# Instructions for the task
Because the material must match the original, reproduce every line of it exactly.

# Exercise data
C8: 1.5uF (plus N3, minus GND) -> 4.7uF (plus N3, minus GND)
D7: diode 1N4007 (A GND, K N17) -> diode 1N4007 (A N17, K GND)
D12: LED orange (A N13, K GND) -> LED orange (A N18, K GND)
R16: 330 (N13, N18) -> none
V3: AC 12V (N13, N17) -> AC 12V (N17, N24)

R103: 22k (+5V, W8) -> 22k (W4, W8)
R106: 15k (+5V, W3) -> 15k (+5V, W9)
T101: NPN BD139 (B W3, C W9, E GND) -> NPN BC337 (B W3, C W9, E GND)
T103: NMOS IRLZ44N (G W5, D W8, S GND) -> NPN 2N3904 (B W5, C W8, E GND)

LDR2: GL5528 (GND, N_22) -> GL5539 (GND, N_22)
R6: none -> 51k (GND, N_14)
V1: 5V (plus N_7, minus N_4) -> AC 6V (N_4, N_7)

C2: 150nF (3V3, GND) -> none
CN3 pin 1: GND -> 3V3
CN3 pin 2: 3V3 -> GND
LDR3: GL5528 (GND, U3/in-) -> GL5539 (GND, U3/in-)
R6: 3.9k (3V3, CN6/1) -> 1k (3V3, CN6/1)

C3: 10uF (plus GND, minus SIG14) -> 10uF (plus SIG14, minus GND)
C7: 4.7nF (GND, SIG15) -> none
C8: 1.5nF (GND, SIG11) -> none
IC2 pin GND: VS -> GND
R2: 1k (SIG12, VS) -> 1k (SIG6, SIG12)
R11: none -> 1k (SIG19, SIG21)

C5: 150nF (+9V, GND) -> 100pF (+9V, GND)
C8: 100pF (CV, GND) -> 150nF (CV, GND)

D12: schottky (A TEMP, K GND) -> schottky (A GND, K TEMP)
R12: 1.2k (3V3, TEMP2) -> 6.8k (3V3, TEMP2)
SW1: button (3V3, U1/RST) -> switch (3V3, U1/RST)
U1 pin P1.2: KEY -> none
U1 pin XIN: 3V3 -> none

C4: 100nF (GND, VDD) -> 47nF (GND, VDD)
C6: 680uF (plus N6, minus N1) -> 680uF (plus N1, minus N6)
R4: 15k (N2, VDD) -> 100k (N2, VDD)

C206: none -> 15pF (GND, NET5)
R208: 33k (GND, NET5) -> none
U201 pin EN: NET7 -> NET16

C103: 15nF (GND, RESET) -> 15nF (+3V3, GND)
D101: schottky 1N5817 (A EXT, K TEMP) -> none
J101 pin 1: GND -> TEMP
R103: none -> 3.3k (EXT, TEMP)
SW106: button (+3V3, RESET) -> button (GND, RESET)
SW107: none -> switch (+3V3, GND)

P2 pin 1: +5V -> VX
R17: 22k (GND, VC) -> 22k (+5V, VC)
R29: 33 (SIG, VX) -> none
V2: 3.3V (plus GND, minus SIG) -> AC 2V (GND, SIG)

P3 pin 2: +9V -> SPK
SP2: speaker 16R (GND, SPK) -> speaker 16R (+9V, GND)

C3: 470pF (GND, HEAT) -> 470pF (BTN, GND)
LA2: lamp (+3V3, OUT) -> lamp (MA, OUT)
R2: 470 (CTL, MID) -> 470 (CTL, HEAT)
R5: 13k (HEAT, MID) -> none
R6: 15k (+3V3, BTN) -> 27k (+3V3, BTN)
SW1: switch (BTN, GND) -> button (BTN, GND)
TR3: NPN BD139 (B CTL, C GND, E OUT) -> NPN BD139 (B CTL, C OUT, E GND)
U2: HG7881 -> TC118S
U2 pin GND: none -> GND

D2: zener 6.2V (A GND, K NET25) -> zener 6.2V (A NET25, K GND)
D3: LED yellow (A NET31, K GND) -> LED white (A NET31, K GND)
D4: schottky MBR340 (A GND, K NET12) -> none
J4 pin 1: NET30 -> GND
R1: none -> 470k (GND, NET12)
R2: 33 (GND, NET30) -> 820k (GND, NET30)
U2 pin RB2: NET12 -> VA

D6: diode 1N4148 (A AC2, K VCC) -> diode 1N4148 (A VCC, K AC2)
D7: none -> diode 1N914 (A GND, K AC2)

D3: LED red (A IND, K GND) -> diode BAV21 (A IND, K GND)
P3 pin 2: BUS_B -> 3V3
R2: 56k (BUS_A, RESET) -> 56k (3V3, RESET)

# Reply to the exercise
C8: 1.5uF (plus N3, minus GND) -> 4.7uF (plus N3, minus GND)
D7: diode 1N4007 (A GND, K N17) -> diode 1N4007 (A N17, K GND)
D12: LED orange (A N13, K GND) -> LED orange (A N18, K GND)
R16: 330 (N13, N18) -> none
V3: AC 12V (N13, N17) -> AC 12V (N17, N24)

R103: 22k (+5V, W8) -> 22k (W4, W8)
R106: 15k (+5V, W3) -> 15k (+5V, W9)
T101: NPN BD139 (B W3, C W9, E GND) -> NPN BC337 (B W3, C W9, E GND)
T103: NMOS IRLZ44N (G W5, D W8, S GND) -> NPN 2N3904 (B W5, C W8, E GND)

LDR2: GL5528 (GND, N_22) -> GL5539 (GND, N_22)
R6: none -> 51k (GND, N_14)
V1: 5V (plus N_7, minus N_4) -> AC 6V (N_4, N_7)

C2: 150nF (3V3, GND) -> none
CN3 pin 1: GND -> 3V3
CN3 pin 2: 3V3 -> GND
LDR3: GL5528 (GND, U3/in-) -> GL5539 (GND, U3/in-)
R6: 3.9k (3V3, CN6/1) -> 1k (3V3, CN6/1)

C3: 10uF (plus GND, minus SIG14) -> 10uF (plus SIG14, minus GND)
C7: 4.7nF (GND, SIG15) -> none
C8: 1.5nF (GND, SIG11) -> none
IC2 pin GND: VS -> GND
R2: 1k (SIG12, VS) -> 1k (SIG6, SIG12)
R11: none -> 1k (SIG19, SIG21)

C5: 150nF (+9V, GND) -> 100pF (+9V, GND)
C8: 100pF (CV, GND) -> 150nF (CV, GND)

D12: schottky (A TEMP, K GND) -> schottky (A GND, K TEMP)
R12: 1.2k (3V3, TEMP2) -> 6.8k (3V3, TEMP2)
SW1: button (3V3, U1/RST) -> switch (3V3, U1/RST)
U1 pin P1.2: KEY -> none
U1 pin XIN: 3V3 -> none

C4: 100nF (GND, VDD) -> 47nF (GND, VDD)
C6: 680uF (plus N6, minus N1) -> 680uF (plus N1, minus N6)
R4: 15k (N2, VDD) -> 100k (N2, VDD)

C206: none -> 15pF (GND, NET5)
R208: 33k (GND, NET5) -> none
U201 pin EN: NET7 -> NET16

C103: 15nF (GND, RESET) -> 15nF (+3V3, GND)
D101: schottky 1N5817 (A EXT, K TEMP) -> none
J101 pin 1: GND -> TEMP
R103: none -> 3.3k (EXT, TEMP)
SW106: button (+3V3, RESET) -> button (GND, RESET)
SW107: none -> switch (+3V3, GND)

P2 pin 1: +5V -> VX
R17: 22k (GND, VC) -> 22k (+5V, VC)
R29: 33 (SIG, VX) -> none
V2: 3.3V (plus GND, minus SIG) -> AC 2V (GND, SIG)

P3 pin 2: +9V -> SPK
SP2: speaker 16R (GND, SPK) -> speaker 16R (+9V, GND)

C3: 470pF (GND, HEAT) -> 470pF (BTN, GND)
LA2: lamp (+3V3, OUT) -> lamp (MA, OUT)
R2: 470 (CTL, MID) -> 470 (CTL, HEAT)
R5: 13k (HEAT, MID) -> none
R6: 15k (+3V3, BTN) -> 27k (+3V3, BTN)
SW1: switch (BTN, GND) -> button (BTN, GND)
TR3: NPN BD139 (B CTL, C GND, E OUT) -> NPN BD139 (B CTL, C OUT, E GND)
U2: HG7881 -> TC118S
U2 pin GND: none -> GND

D2: zener 6.2V (A GND, K NET25) -> zener 6.2V (A NET25, K GND)
D3: LED yellow (A NET31, K GND) -> LED white (A NET31, K GND)
D4: schottky MBR340 (A GND, K NET12) -> none
J4 pin 1: NET30 -> GND
R1: none -> 470k (GND, NET12)
R2: 33 (GND, NET30) -> 820k (GND, NET30)
U2 pin RB2: NET12 -> VA

D6: diode 1N4148 (A AC2, K VCC) -> diode 1N4148 (A VCC, K AC2)
D7: none -> diode 1N914 (A GND, K AC2)

D3: LED red (A IND, K GND) -> diode BAV21 (A IND, K GND)
P3 pin 2: BUS_B -> 3V3
R2: 56k (BUS_A, RESET) -> 56k (3V3, RESET)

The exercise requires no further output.